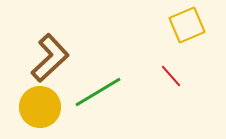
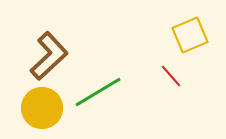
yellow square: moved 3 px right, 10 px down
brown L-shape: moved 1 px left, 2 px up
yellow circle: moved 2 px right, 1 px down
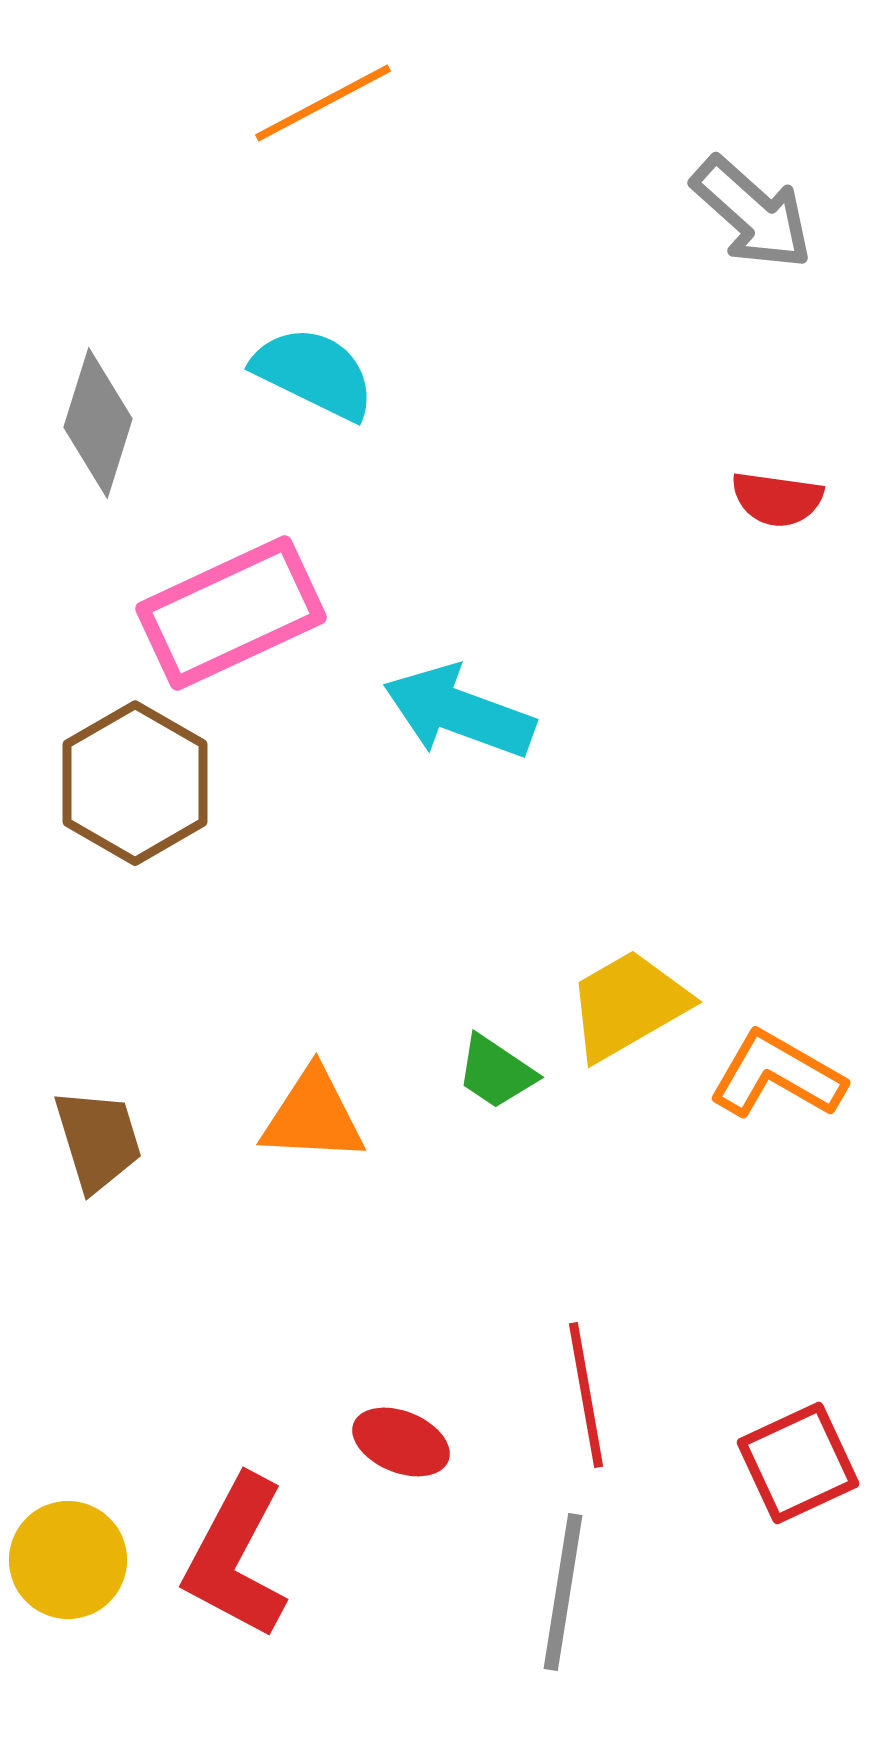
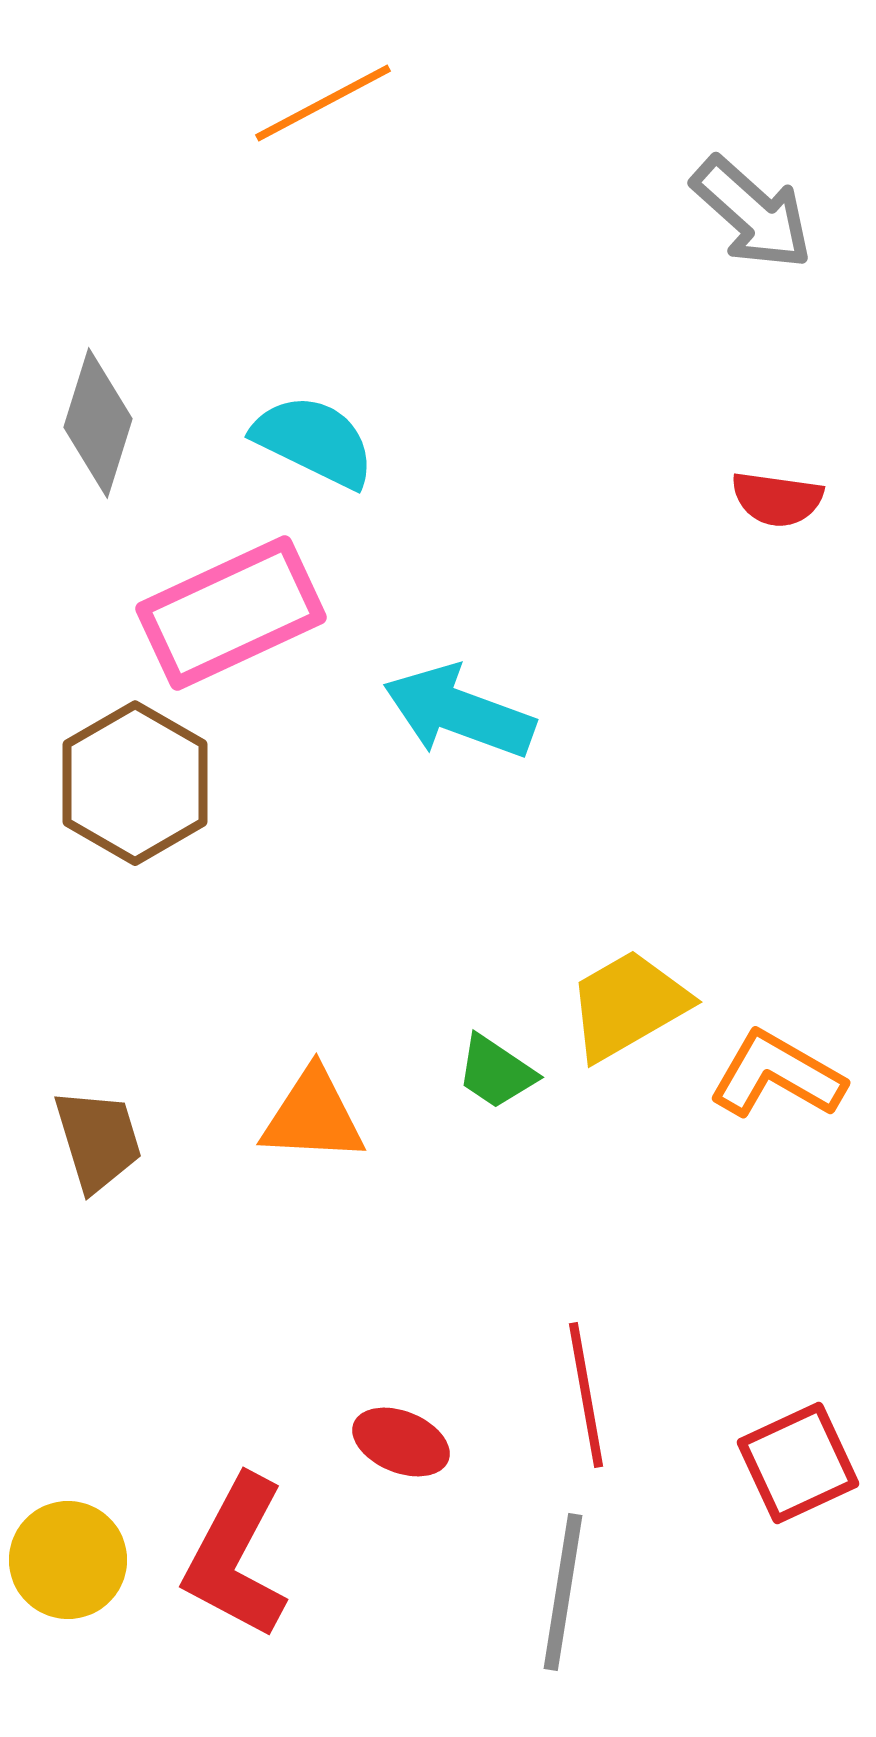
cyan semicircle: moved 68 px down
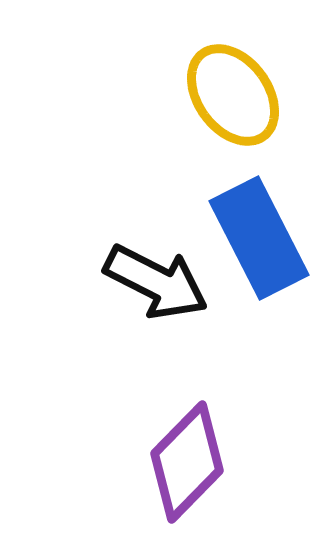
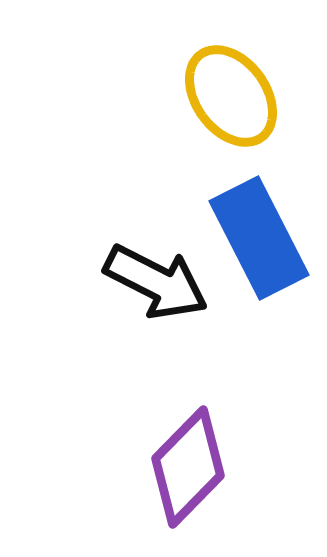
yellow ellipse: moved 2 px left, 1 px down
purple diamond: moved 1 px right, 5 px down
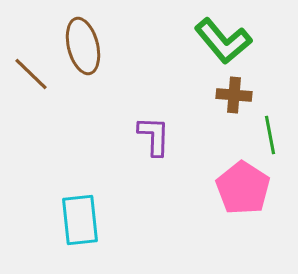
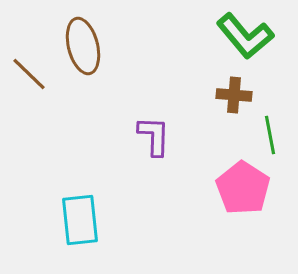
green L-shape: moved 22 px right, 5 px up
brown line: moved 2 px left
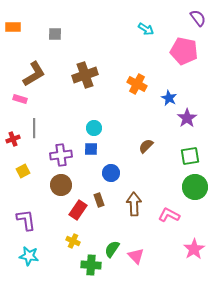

------------

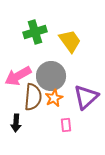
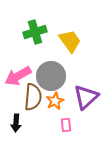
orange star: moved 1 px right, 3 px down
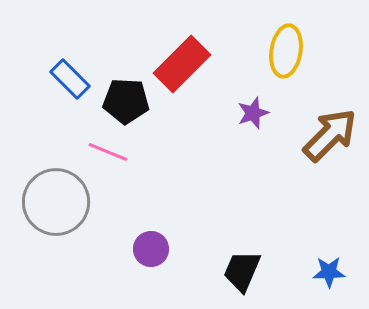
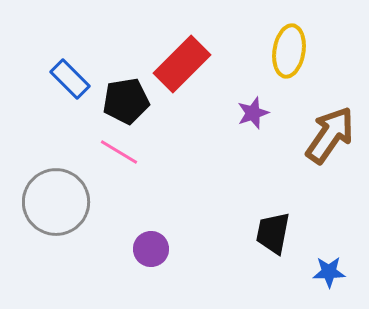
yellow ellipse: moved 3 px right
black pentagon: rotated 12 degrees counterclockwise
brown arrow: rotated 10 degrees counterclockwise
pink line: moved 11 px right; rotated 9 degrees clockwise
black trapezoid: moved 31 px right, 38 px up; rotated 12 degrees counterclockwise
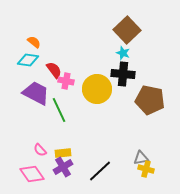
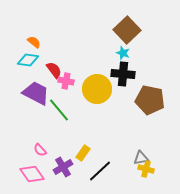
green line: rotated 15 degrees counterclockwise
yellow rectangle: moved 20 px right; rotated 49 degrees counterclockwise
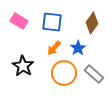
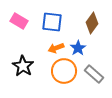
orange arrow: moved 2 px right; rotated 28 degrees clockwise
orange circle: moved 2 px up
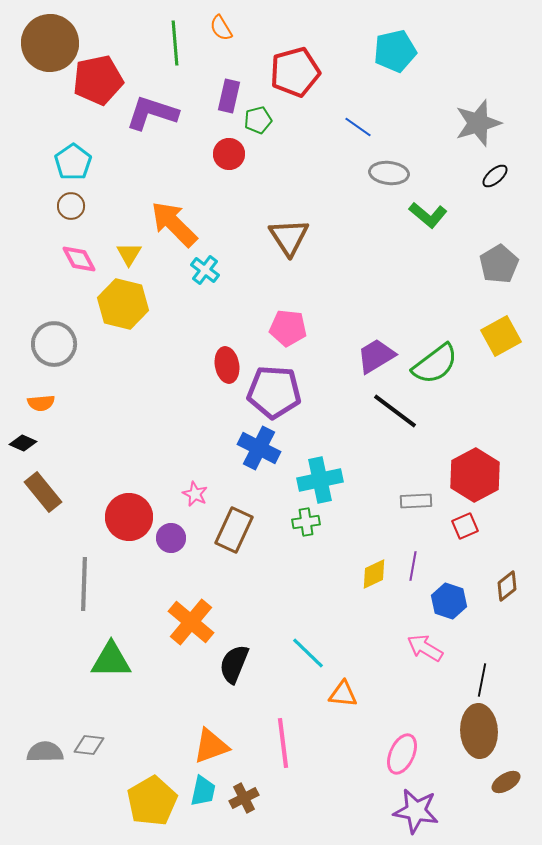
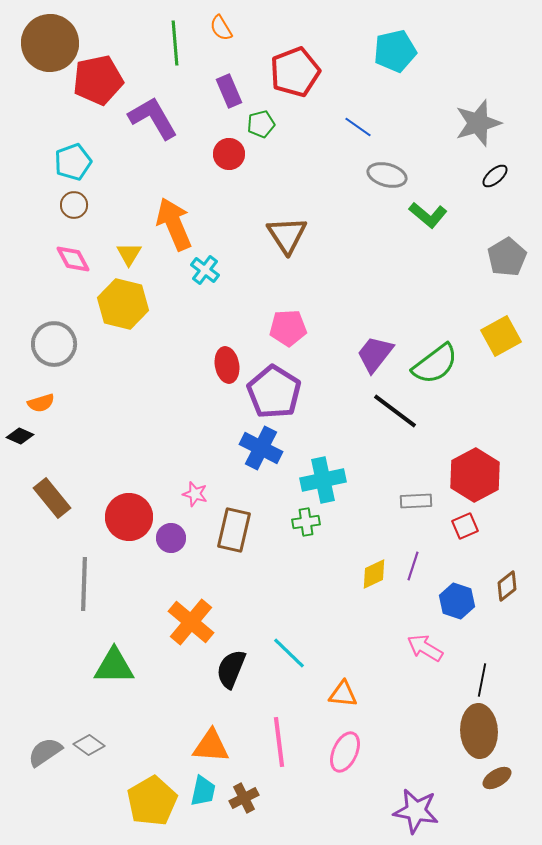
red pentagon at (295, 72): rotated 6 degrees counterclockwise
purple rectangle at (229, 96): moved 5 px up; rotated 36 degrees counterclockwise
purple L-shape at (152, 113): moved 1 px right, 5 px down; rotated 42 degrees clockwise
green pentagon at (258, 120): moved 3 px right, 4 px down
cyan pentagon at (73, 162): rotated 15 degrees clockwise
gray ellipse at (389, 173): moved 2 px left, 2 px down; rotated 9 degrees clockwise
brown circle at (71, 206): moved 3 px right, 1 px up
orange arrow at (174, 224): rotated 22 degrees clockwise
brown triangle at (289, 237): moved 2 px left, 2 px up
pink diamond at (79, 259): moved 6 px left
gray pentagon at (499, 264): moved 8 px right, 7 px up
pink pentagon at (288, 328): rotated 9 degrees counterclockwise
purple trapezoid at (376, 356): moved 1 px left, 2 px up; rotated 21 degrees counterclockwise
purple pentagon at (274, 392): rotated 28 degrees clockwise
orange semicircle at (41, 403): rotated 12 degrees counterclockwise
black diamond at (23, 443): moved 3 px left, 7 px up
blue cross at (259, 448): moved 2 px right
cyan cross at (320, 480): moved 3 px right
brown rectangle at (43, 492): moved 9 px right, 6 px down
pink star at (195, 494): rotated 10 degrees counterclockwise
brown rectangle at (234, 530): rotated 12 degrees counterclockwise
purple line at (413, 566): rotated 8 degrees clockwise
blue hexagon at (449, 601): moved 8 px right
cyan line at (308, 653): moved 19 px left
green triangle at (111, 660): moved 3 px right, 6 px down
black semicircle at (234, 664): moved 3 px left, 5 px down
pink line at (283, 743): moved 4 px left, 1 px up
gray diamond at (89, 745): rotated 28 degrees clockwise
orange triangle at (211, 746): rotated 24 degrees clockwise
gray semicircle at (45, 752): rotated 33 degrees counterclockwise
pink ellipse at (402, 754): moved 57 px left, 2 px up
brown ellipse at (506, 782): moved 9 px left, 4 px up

------------

# DIRECTIONS
Lines in the data containing the string "cross" are to be counted; give that number alone.

# SOLUTION
2